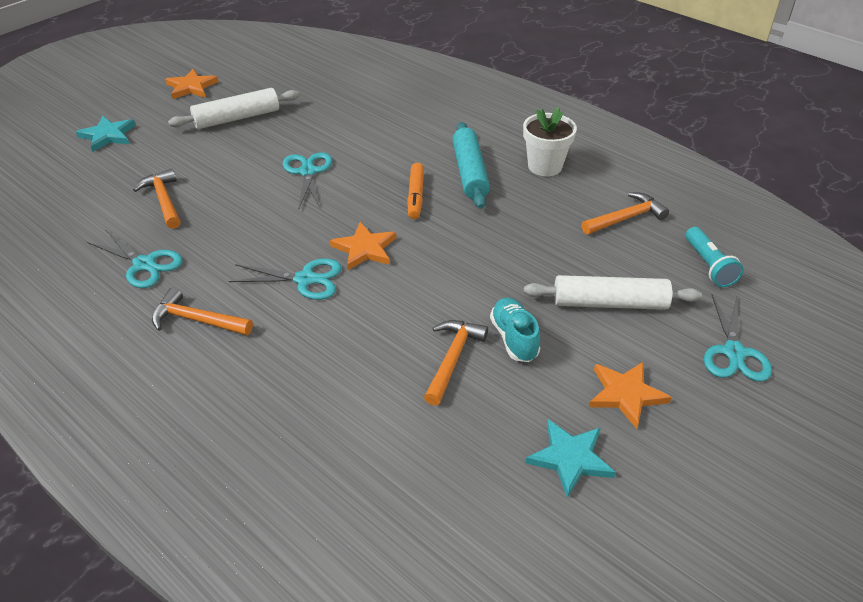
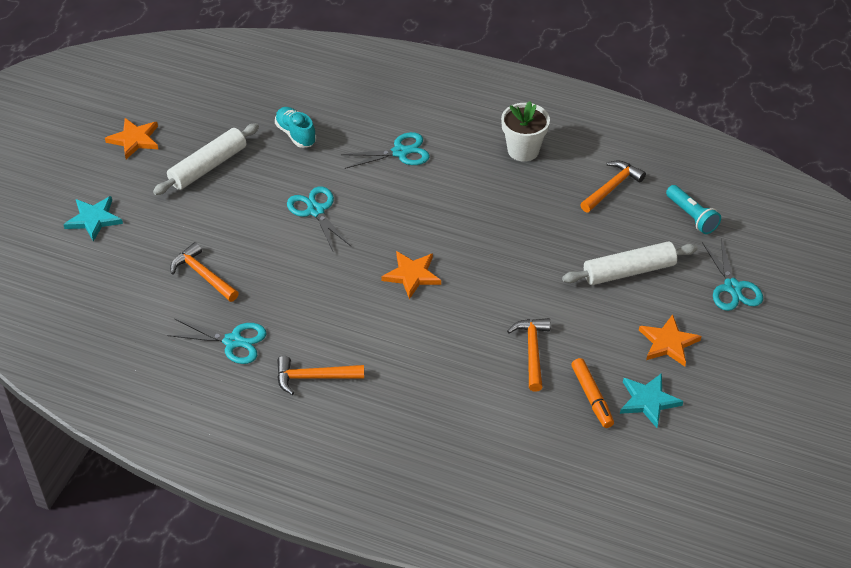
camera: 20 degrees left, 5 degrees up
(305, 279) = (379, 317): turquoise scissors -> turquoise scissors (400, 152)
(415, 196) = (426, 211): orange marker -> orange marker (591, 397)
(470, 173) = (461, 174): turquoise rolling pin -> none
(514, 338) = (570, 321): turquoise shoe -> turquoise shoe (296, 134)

- - - -

Exercise:
Copy each line of the records that contains the word "turquoise".

Written answer:
(305, 279) = (379, 317): turquoise scissors -> turquoise scissors (400, 152)
(470, 173) = (461, 174): turquoise rolling pin -> none
(514, 338) = (570, 321): turquoise shoe -> turquoise shoe (296, 134)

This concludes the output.